Supplied entries below:

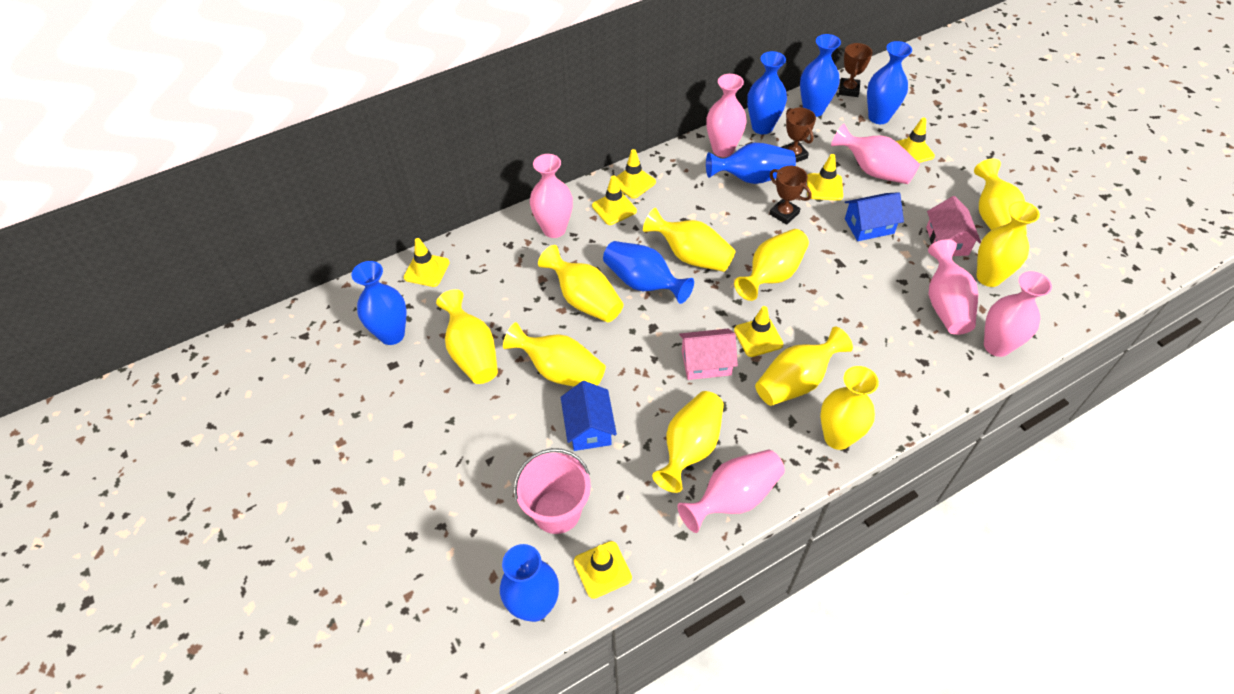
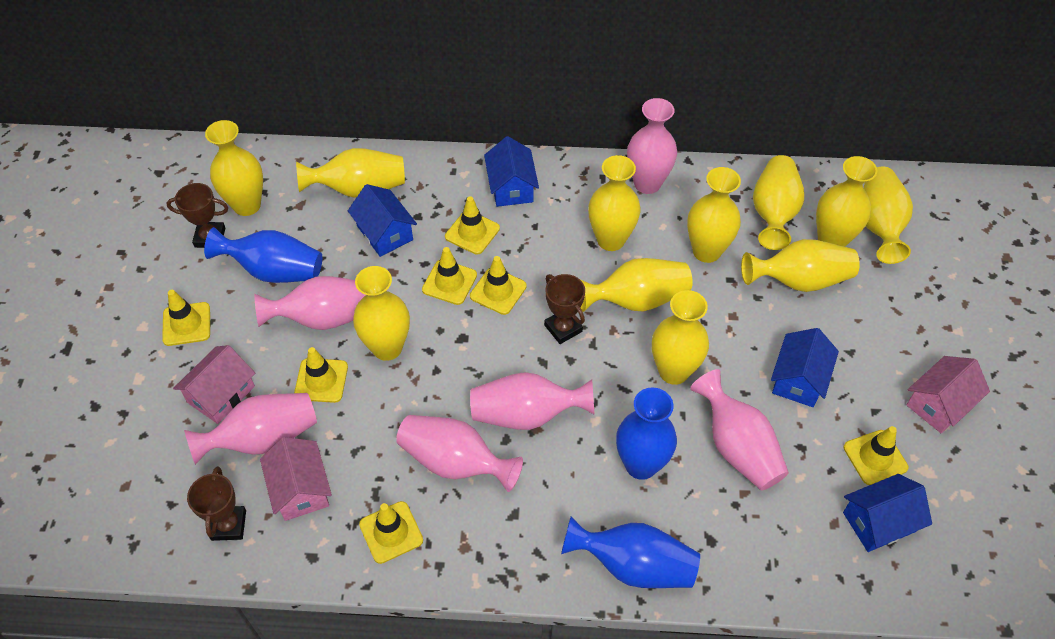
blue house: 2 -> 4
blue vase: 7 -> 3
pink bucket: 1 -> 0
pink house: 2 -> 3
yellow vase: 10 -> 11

End of Supplied entries.
Supplied entries below:

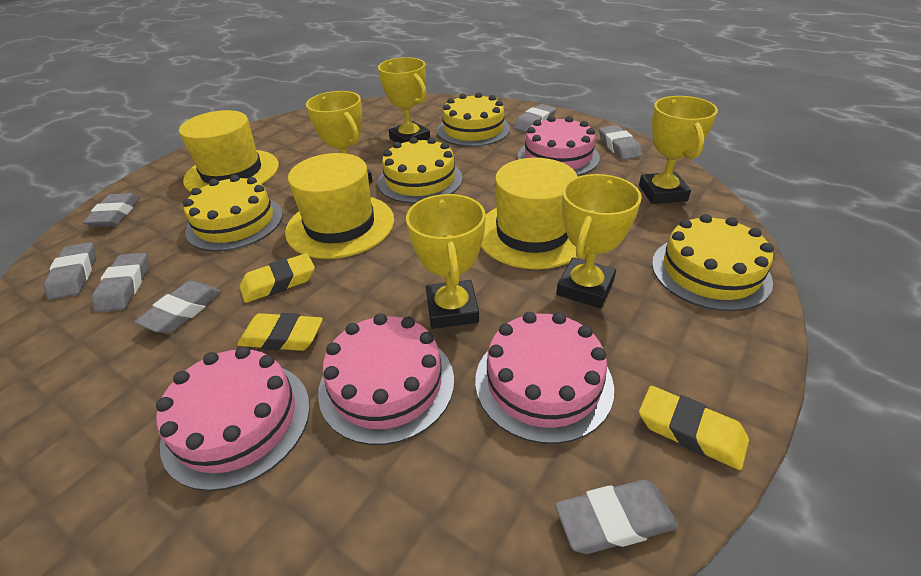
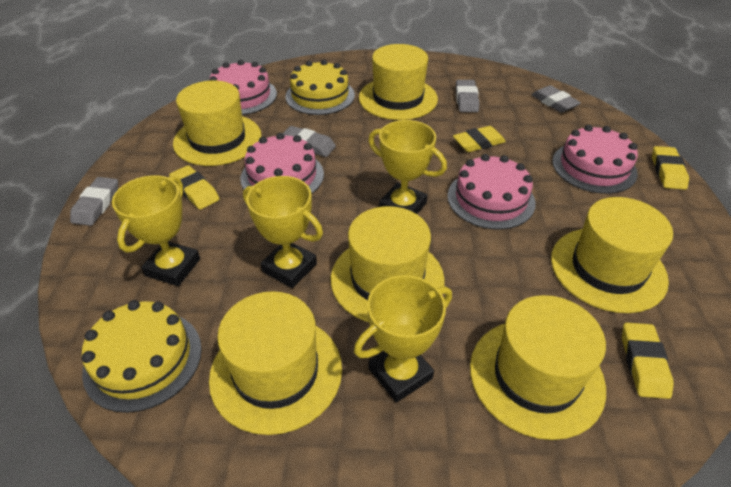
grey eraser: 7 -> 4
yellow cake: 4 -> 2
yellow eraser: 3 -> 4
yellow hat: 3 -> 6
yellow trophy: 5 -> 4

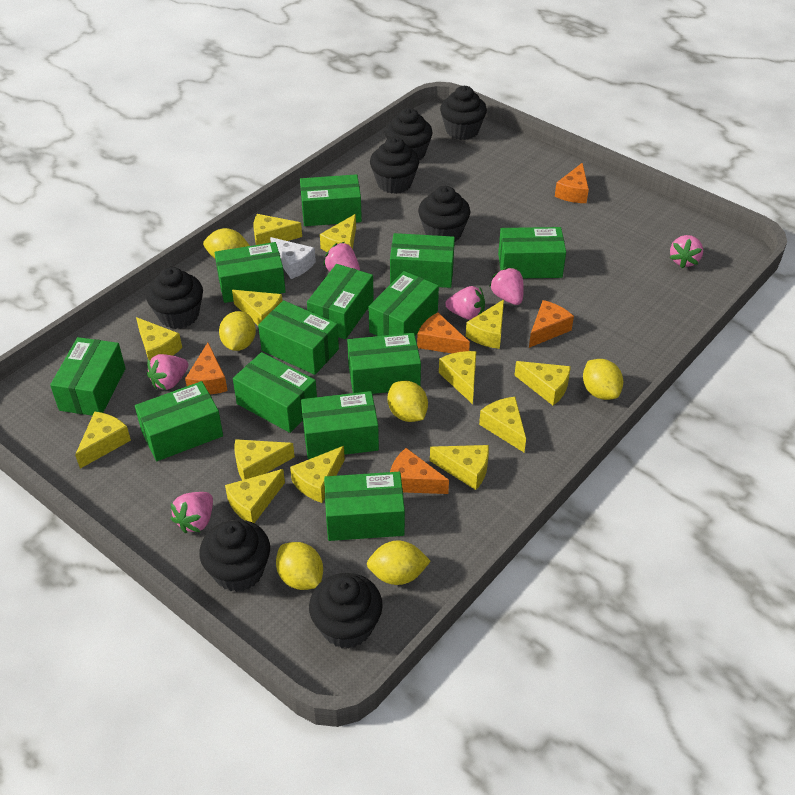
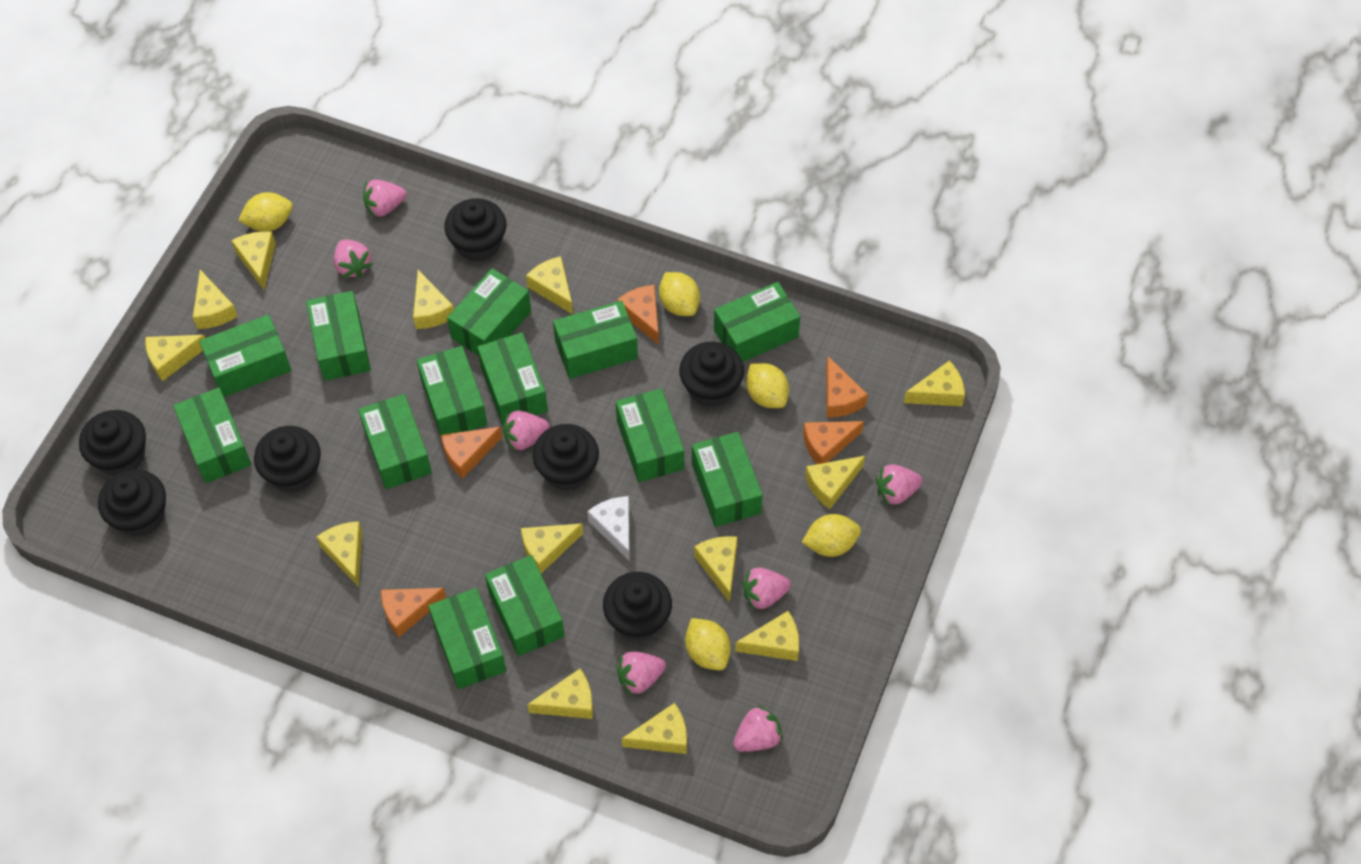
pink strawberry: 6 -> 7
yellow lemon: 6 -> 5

End of Supplied entries.

● Work task: Leaving out each picture, repeat exactly the lines above from the one that contains "yellow cake: 4 -> 2" through the one that contains "yellow lemon: 6 -> 5".

● Task response:
yellow cake: 4 -> 2
yellow eraser: 3 -> 4
yellow hat: 3 -> 6
yellow trophy: 5 -> 4

pink strawberry: 6 -> 7
yellow lemon: 6 -> 5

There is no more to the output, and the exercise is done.